START Dataset records
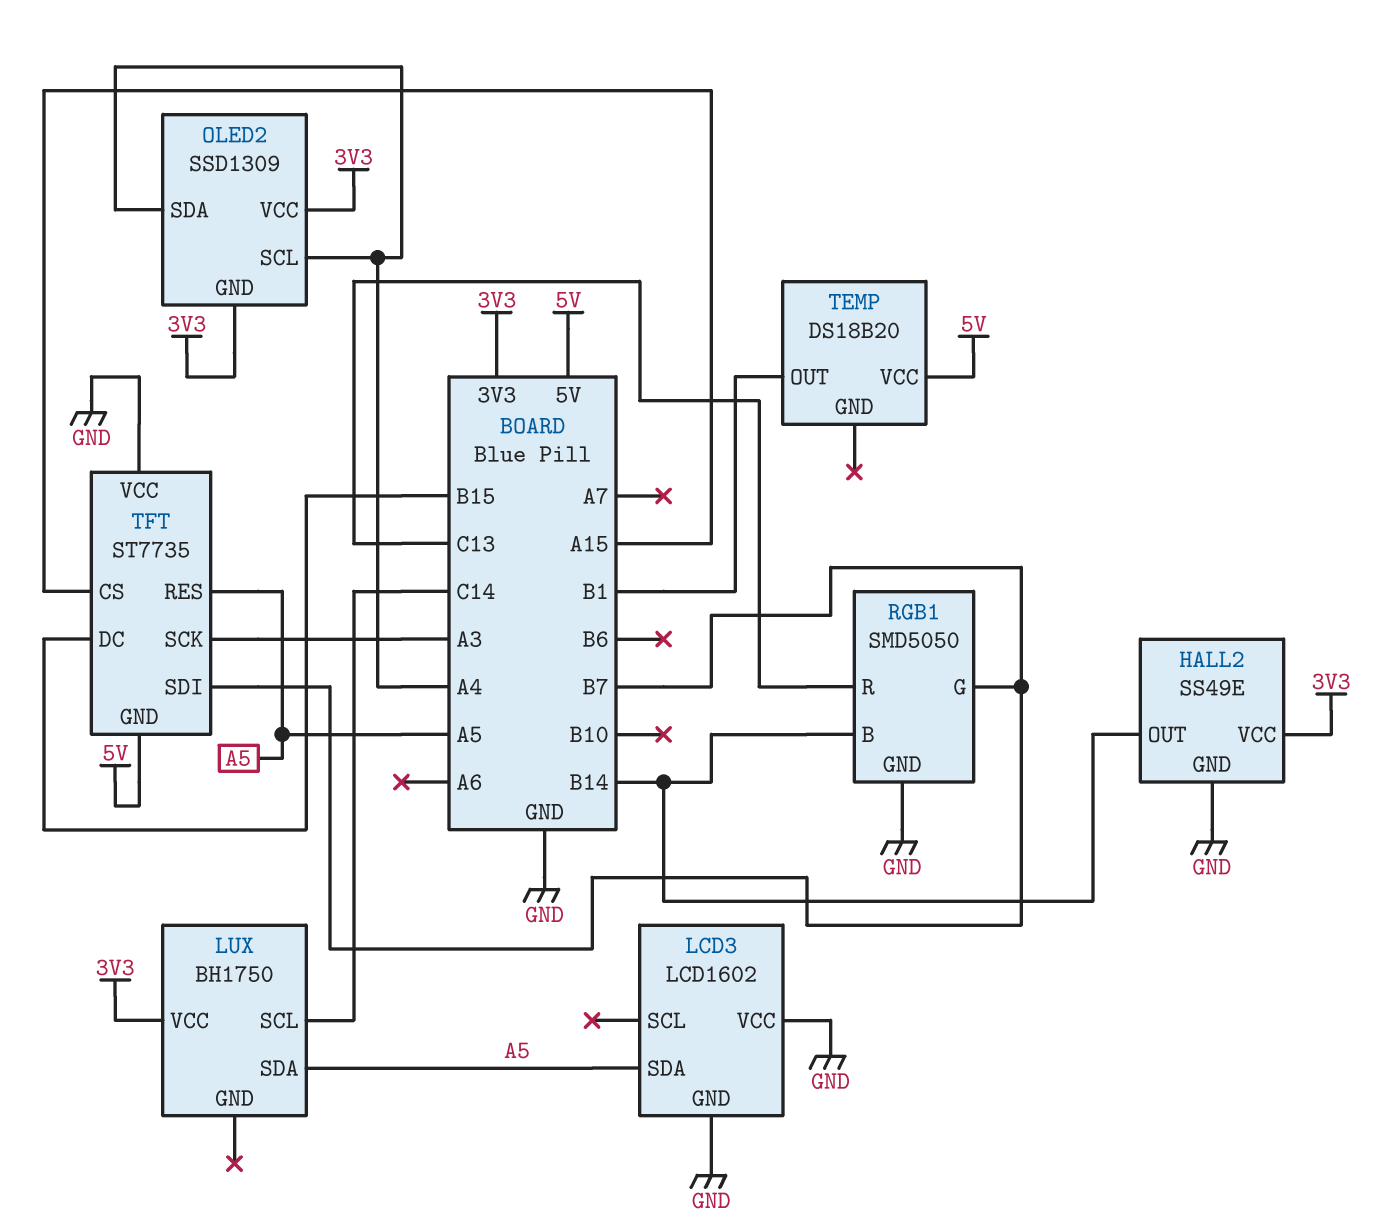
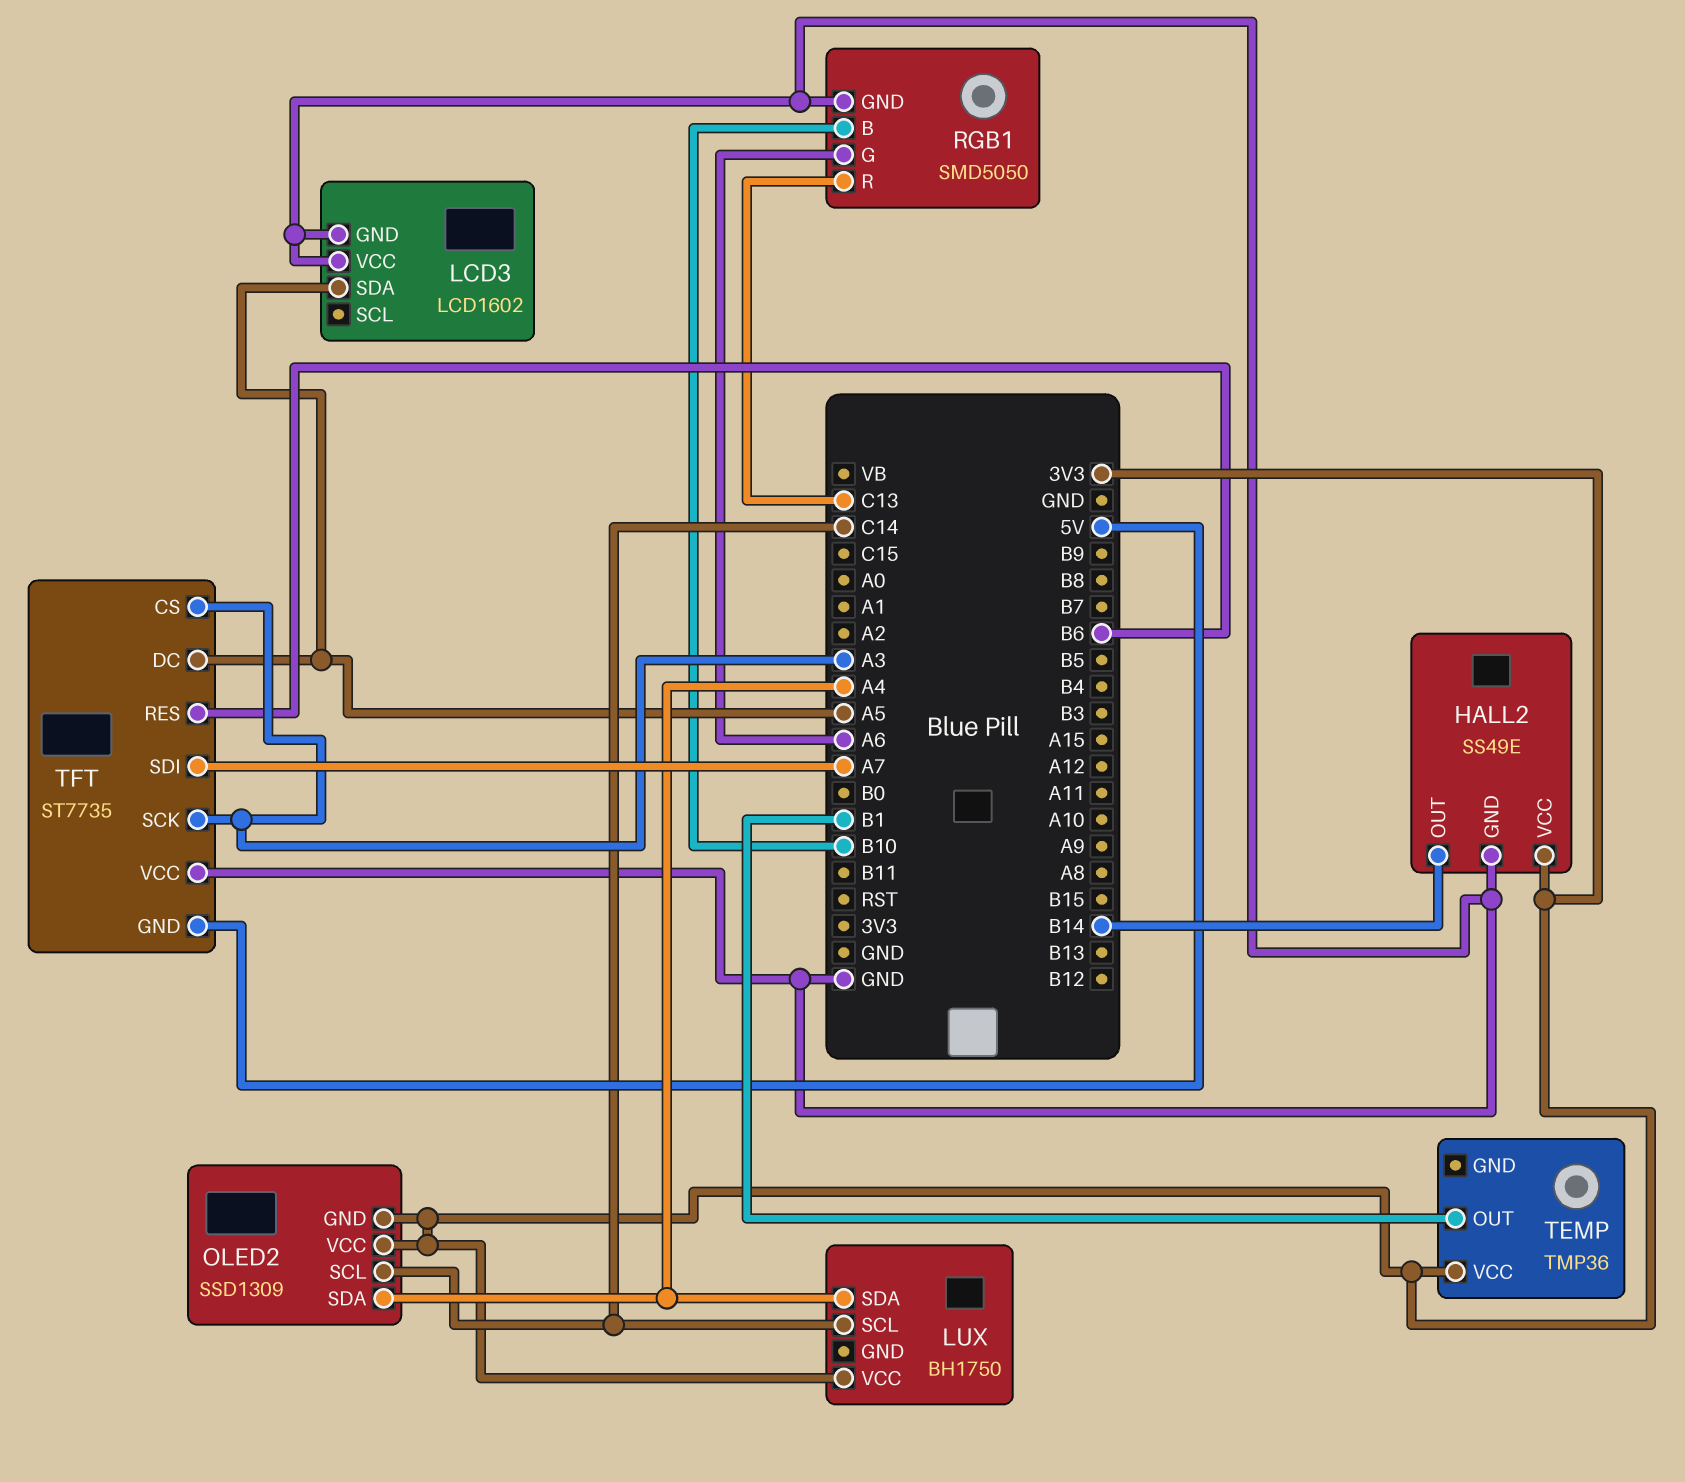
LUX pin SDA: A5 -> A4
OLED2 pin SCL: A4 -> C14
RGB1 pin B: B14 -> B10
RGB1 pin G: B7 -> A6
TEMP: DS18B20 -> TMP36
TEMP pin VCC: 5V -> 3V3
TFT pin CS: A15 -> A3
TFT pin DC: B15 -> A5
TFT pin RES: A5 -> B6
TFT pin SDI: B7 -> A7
END Dataset records
◆ Requirement: Return, without any change, the lines from the one holding "TEMP pin VCC: 5V -> 3V3" through the end of the listing, and only those.

◆ Answer space:
TEMP pin VCC: 5V -> 3V3
TFT pin CS: A15 -> A3
TFT pin DC: B15 -> A5
TFT pin RES: A5 -> B6
TFT pin SDI: B7 -> A7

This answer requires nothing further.